From the entries below, tally how many lines contain "none" and report only that figure.

* [PROVIDED DATA]
>>>

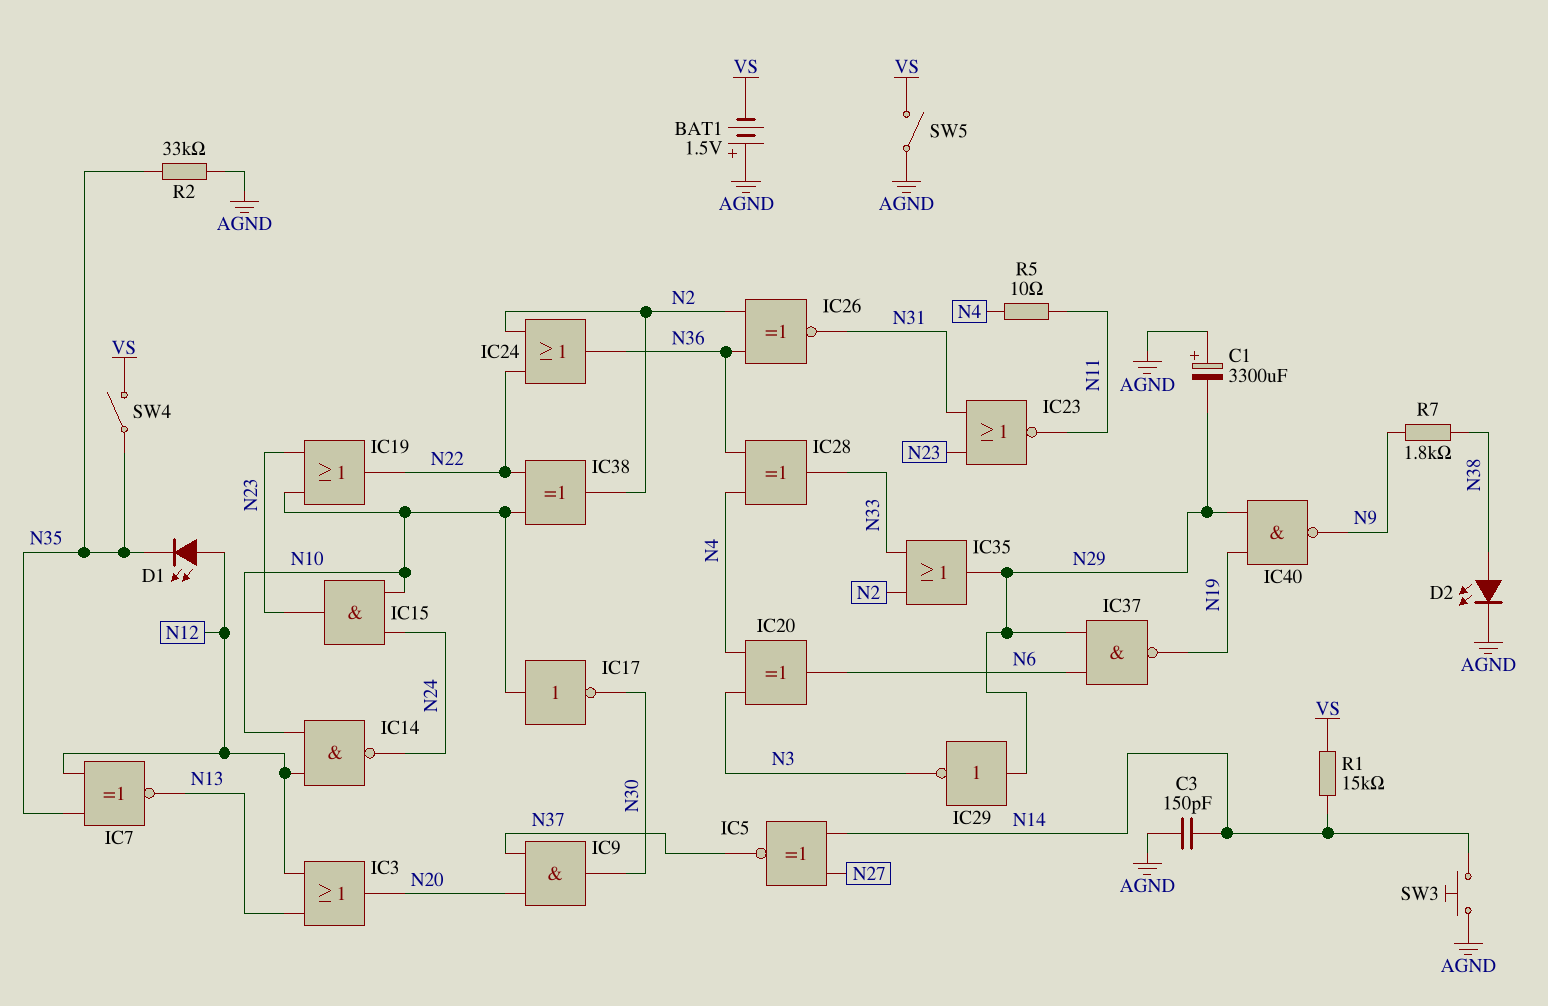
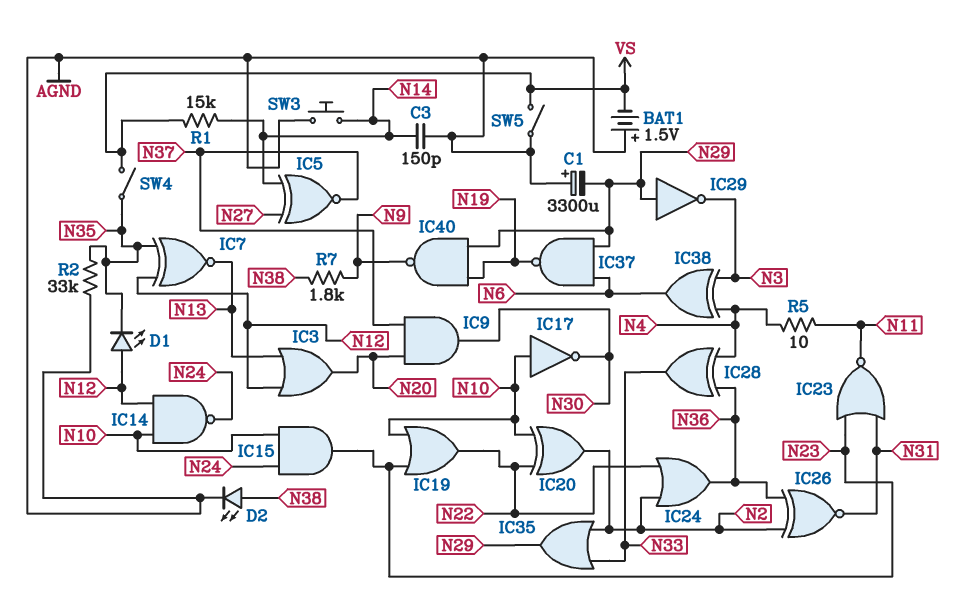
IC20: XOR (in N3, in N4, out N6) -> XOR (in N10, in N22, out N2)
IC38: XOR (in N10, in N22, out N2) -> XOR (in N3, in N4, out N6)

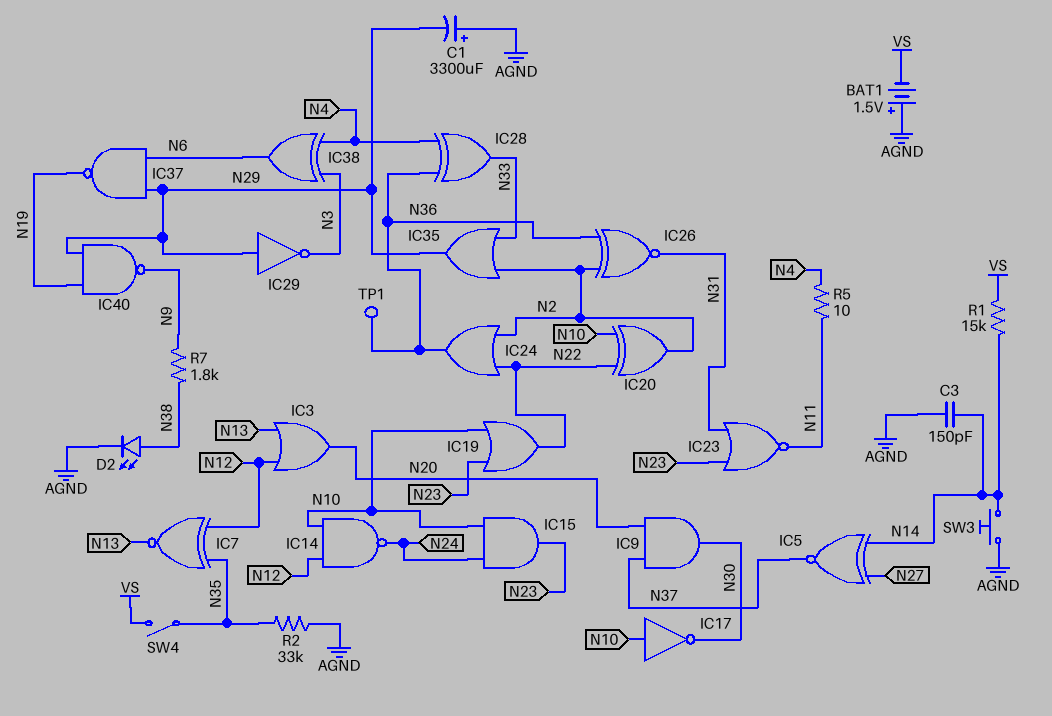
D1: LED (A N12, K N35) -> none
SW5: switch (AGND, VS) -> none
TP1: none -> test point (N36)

<<<
>>>

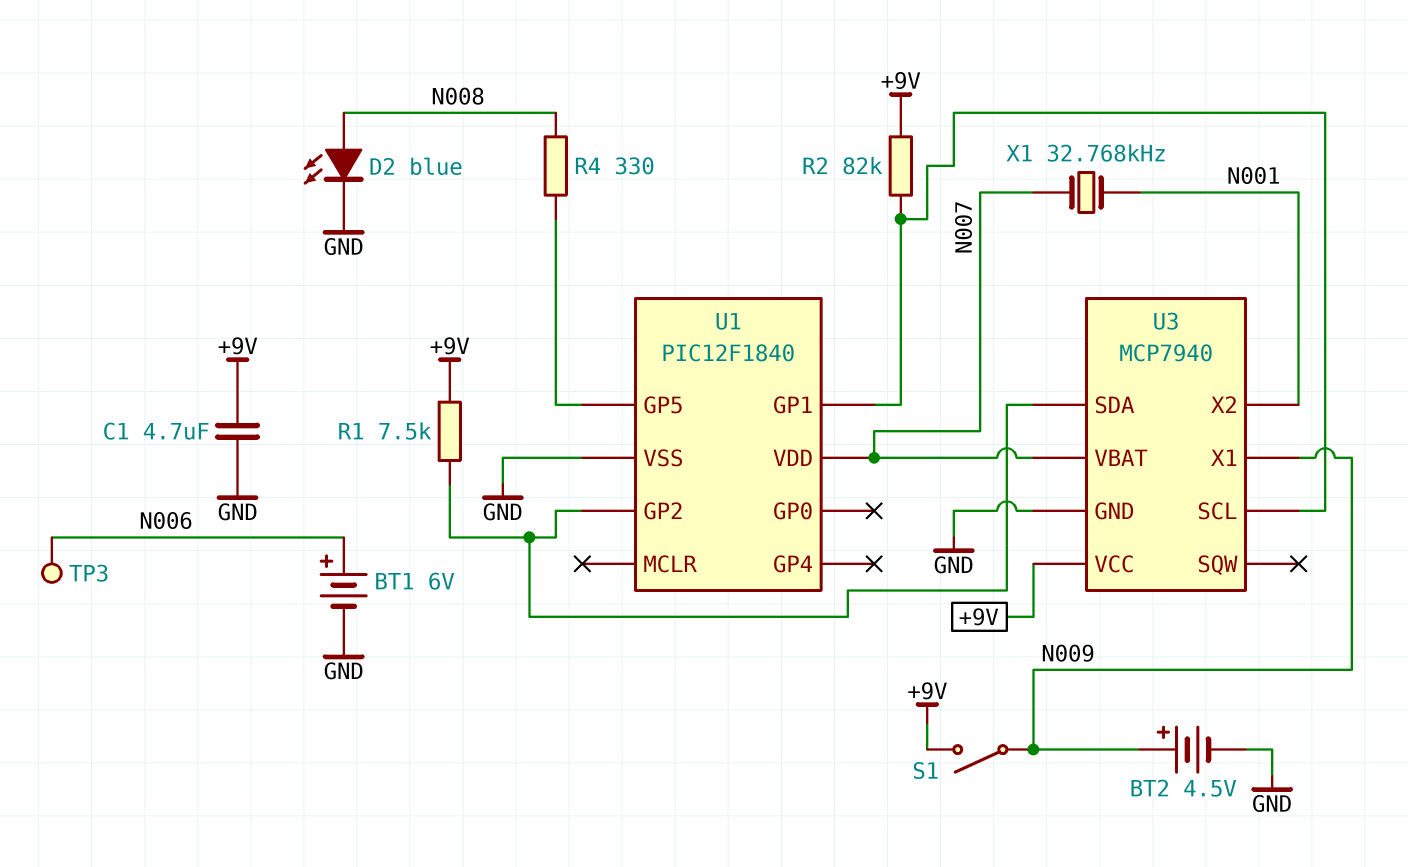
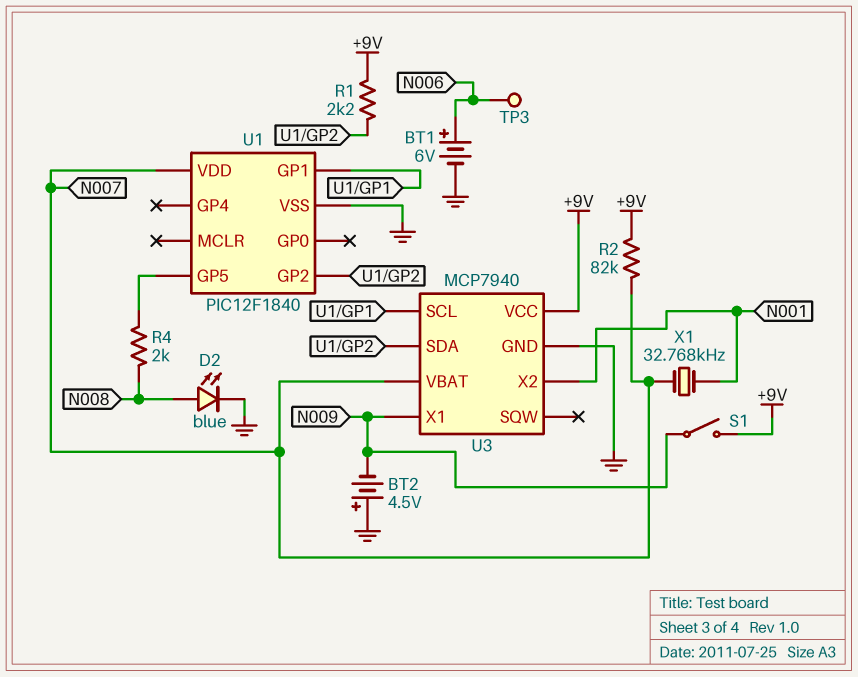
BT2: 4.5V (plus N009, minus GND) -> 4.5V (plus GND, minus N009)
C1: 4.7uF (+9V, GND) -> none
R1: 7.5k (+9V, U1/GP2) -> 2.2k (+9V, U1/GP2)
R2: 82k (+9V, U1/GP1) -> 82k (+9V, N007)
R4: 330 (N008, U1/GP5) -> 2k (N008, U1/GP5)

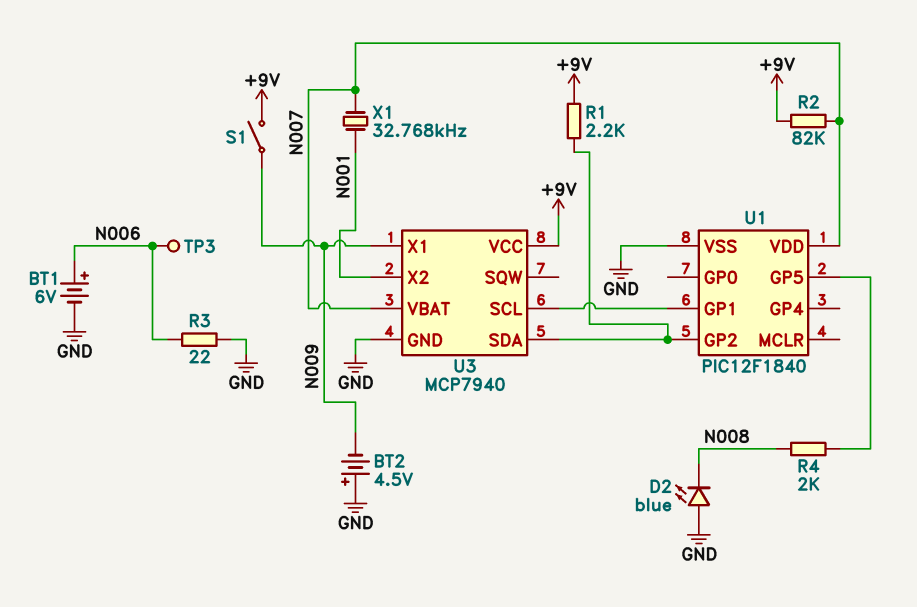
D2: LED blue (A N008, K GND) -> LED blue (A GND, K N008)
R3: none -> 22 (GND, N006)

<<<

* [SOLUTION FOR THIS TASK]
5